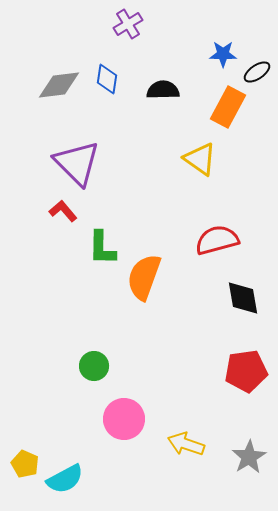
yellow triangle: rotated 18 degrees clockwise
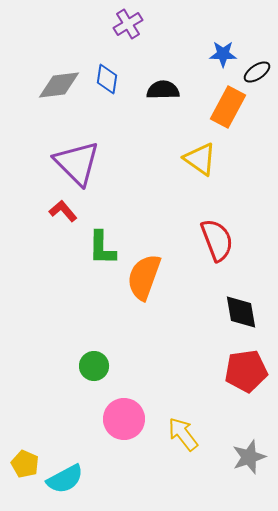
red semicircle: rotated 84 degrees clockwise
black diamond: moved 2 px left, 14 px down
yellow arrow: moved 3 px left, 10 px up; rotated 33 degrees clockwise
gray star: rotated 12 degrees clockwise
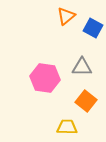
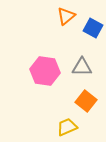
pink hexagon: moved 7 px up
yellow trapezoid: rotated 25 degrees counterclockwise
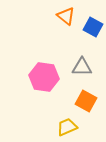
orange triangle: rotated 42 degrees counterclockwise
blue square: moved 1 px up
pink hexagon: moved 1 px left, 6 px down
orange square: rotated 10 degrees counterclockwise
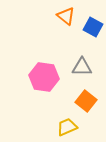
orange square: rotated 10 degrees clockwise
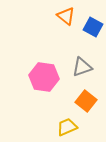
gray triangle: rotated 20 degrees counterclockwise
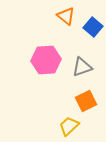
blue square: rotated 12 degrees clockwise
pink hexagon: moved 2 px right, 17 px up; rotated 12 degrees counterclockwise
orange square: rotated 25 degrees clockwise
yellow trapezoid: moved 2 px right, 1 px up; rotated 20 degrees counterclockwise
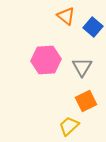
gray triangle: rotated 40 degrees counterclockwise
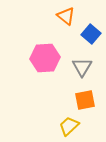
blue square: moved 2 px left, 7 px down
pink hexagon: moved 1 px left, 2 px up
orange square: moved 1 px left, 1 px up; rotated 15 degrees clockwise
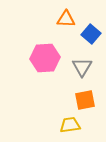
orange triangle: moved 3 px down; rotated 36 degrees counterclockwise
yellow trapezoid: moved 1 px right, 1 px up; rotated 35 degrees clockwise
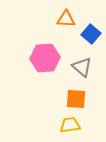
gray triangle: rotated 20 degrees counterclockwise
orange square: moved 9 px left, 1 px up; rotated 15 degrees clockwise
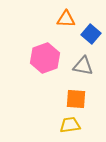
pink hexagon: rotated 16 degrees counterclockwise
gray triangle: moved 1 px right, 1 px up; rotated 30 degrees counterclockwise
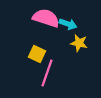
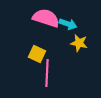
pink line: rotated 16 degrees counterclockwise
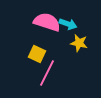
pink semicircle: moved 1 px right, 4 px down
pink line: rotated 24 degrees clockwise
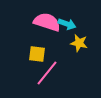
cyan arrow: moved 1 px left
yellow square: rotated 18 degrees counterclockwise
pink line: rotated 12 degrees clockwise
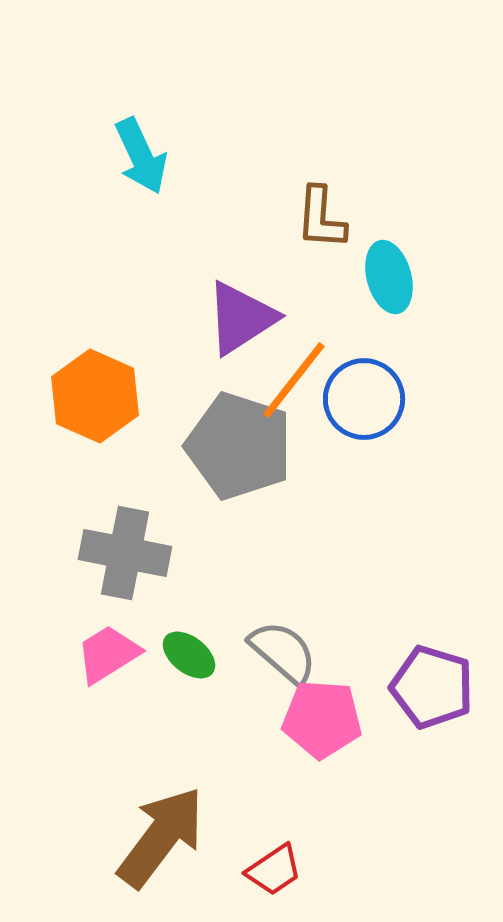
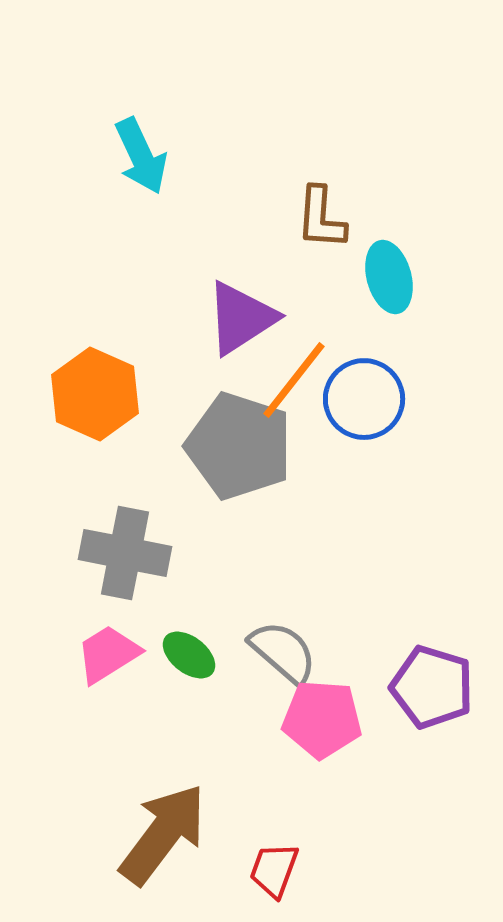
orange hexagon: moved 2 px up
brown arrow: moved 2 px right, 3 px up
red trapezoid: rotated 144 degrees clockwise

○ ○ ○ ○ ○

What is needed: Give the data above as a Markdown table with the columns Row and Entry, putting a running number in Row and one line in Entry. Leave out blank lines and the pictures.

Answer to the exercise:
| Row | Entry |
|---|---|
| 1 | yellow triangle: rotated 18 degrees clockwise |
| 2 | red semicircle: rotated 84 degrees clockwise |
| 3 | black diamond: moved 2 px left, 14 px down |
| 4 | yellow arrow: moved 3 px left, 10 px up; rotated 33 degrees clockwise |
| 5 | gray star: rotated 12 degrees clockwise |
| 6 | pink hexagon: moved 7 px up |
| 7 | yellow trapezoid: rotated 25 degrees counterclockwise |
| 8 | orange triangle: rotated 42 degrees counterclockwise |
| 9 | blue square: moved 1 px up |
| 10 | pink hexagon: moved 1 px left, 6 px down |
| 11 | orange square: rotated 10 degrees counterclockwise |
| 12 | orange square: rotated 10 degrees clockwise |
| 13 | gray triangle: rotated 20 degrees counterclockwise |
| 14 | blue square: rotated 12 degrees clockwise |
| 15 | pink hexagon: moved 2 px right, 17 px up; rotated 12 degrees counterclockwise |
| 16 | orange square: rotated 25 degrees clockwise |
| 17 | yellow trapezoid: moved 2 px right, 1 px up; rotated 20 degrees counterclockwise |
| 18 | gray triangle: rotated 40 degrees counterclockwise |
| 19 | blue square: moved 2 px left, 7 px down |
| 20 | pink hexagon: moved 1 px left, 2 px up |
| 21 | orange square: moved 1 px left, 1 px up; rotated 15 degrees clockwise |
| 22 | orange triangle: moved 3 px down; rotated 36 degrees counterclockwise |
| 23 | yellow trapezoid: moved 1 px right, 1 px up; rotated 35 degrees clockwise |
| 24 | gray triangle: rotated 20 degrees counterclockwise |
| 25 | orange square: moved 9 px left, 1 px up; rotated 15 degrees clockwise |
| 26 | pink hexagon: rotated 16 degrees counterclockwise |
| 27 | gray triangle: moved 1 px right, 1 px up; rotated 30 degrees counterclockwise |
| 28 | pink line: rotated 16 degrees counterclockwise |
| 29 | pink semicircle: moved 1 px right, 4 px down |
| 30 | pink line: rotated 24 degrees clockwise |
| 31 | cyan arrow: moved 1 px left |
| 32 | yellow square: rotated 18 degrees counterclockwise |
| 33 | pink line: rotated 12 degrees clockwise |
| 34 | orange hexagon: moved 2 px up |
| 35 | brown arrow: moved 2 px right, 3 px up |
| 36 | red trapezoid: rotated 144 degrees clockwise |